WHAT YOU SHOULD DO
Images in the records should be skipped while the rest is transcribed verbatim.

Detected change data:
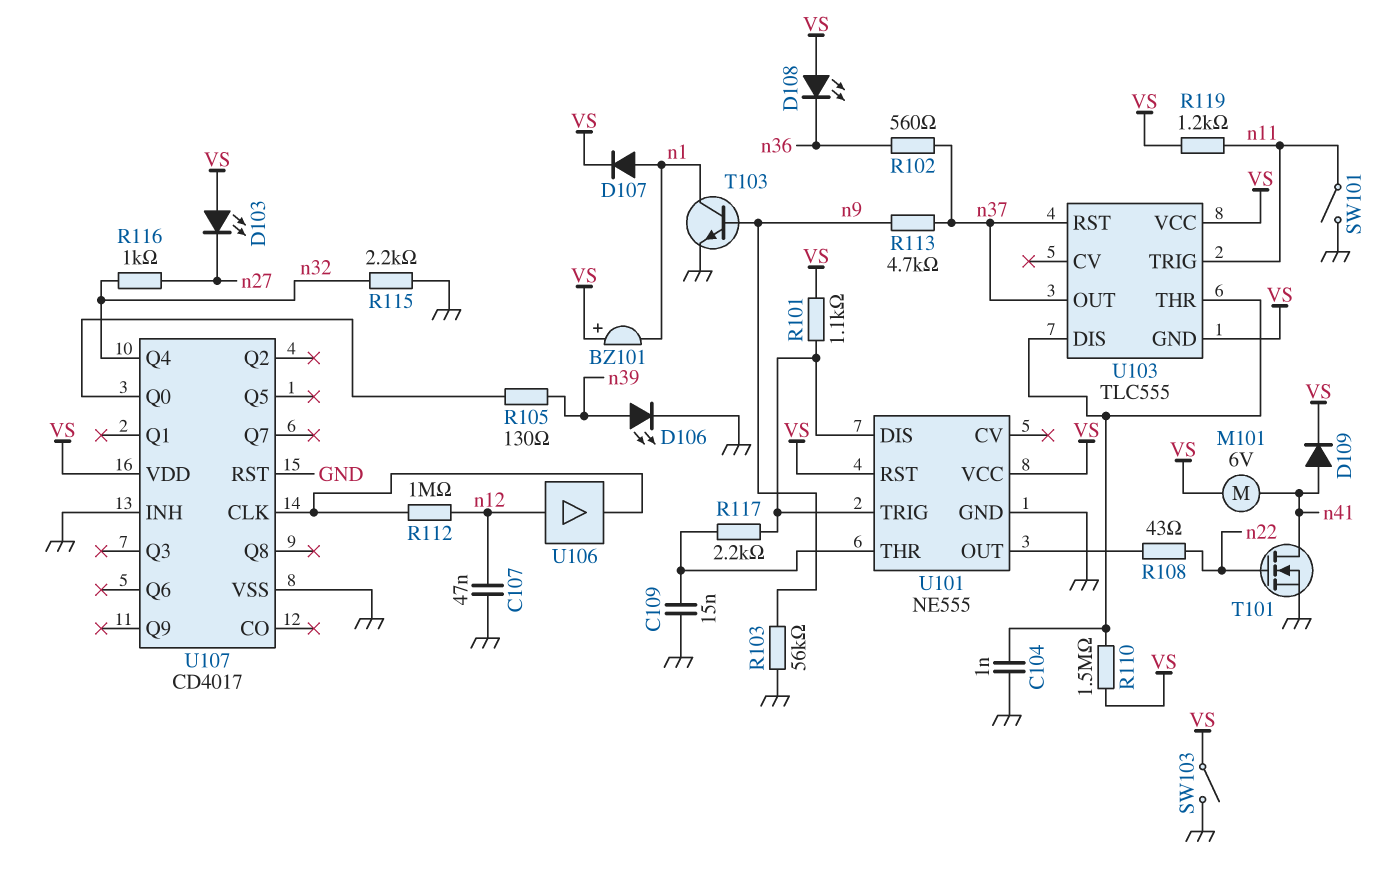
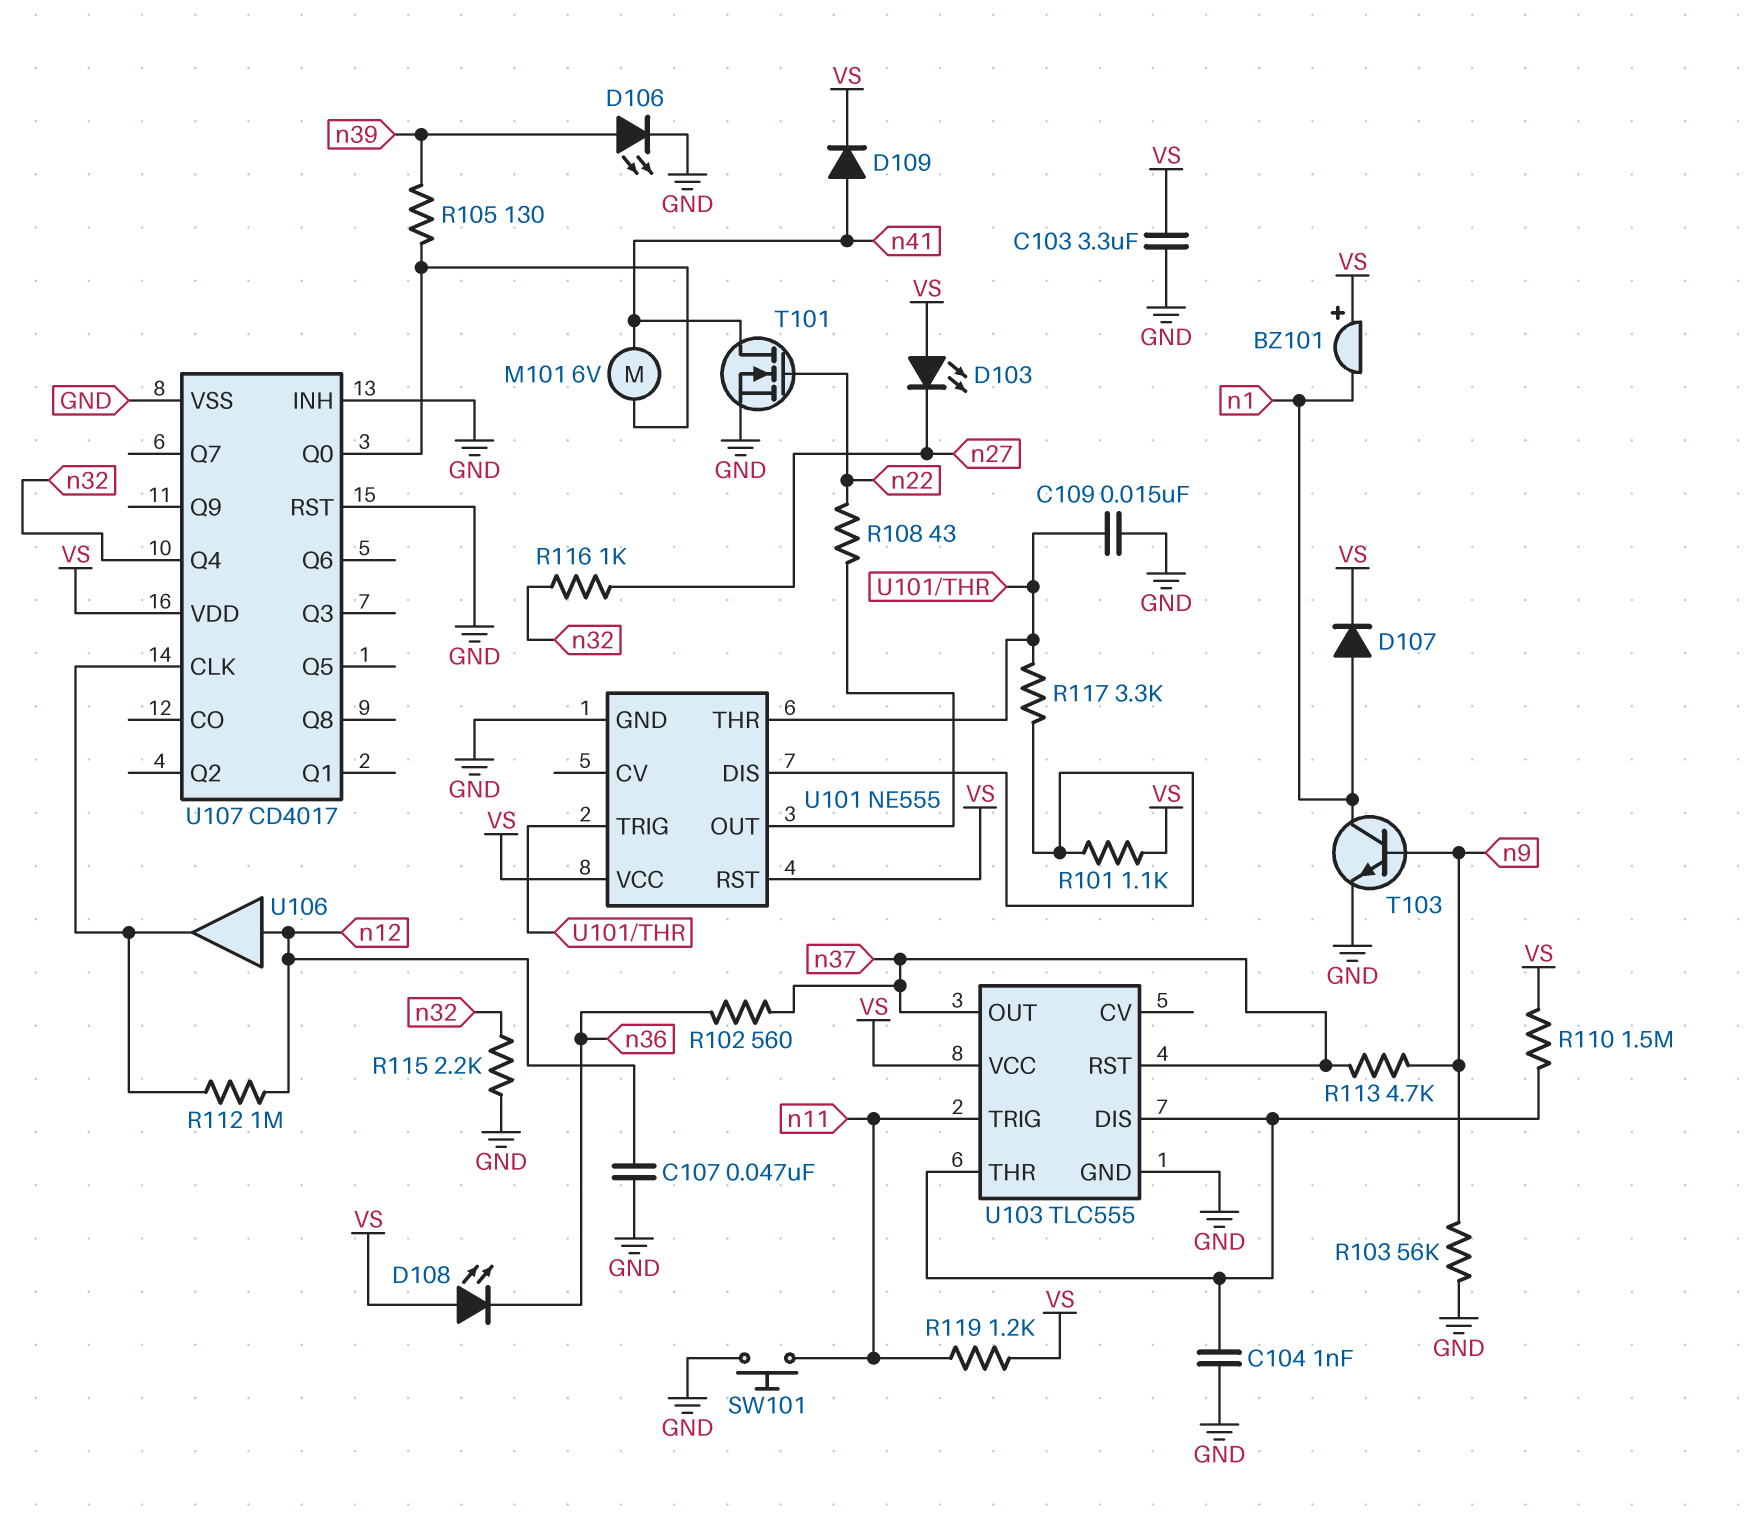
C103: none -> 3.3uF (GND, VS)
M101: motor 6V (VS, n41) -> motor 6V (U107/Q0, n41)
R117: 2.2k (U101/DIS, U101/THR) -> 3.3k (U101/DIS, U101/THR)
SW101: switch (GND, n11) -> button (GND, n11)
SW103: switch (GND, VS) -> none
U101 pin TRIG: U101/DIS -> U101/THR
U103 pin GND: VS -> GND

RESULT FOR THIS EXERCISE
C103: none -> 3.3uF (GND, VS)
M101: motor 6V (VS, n41) -> motor 6V (U107/Q0, n41)
R117: 2.2k (U101/DIS, U101/THR) -> 3.3k (U101/DIS, U101/THR)
SW101: switch (GND, n11) -> button (GND, n11)
SW103: switch (GND, VS) -> none
U101 pin TRIG: U101/DIS -> U101/THR
U103 pin GND: VS -> GND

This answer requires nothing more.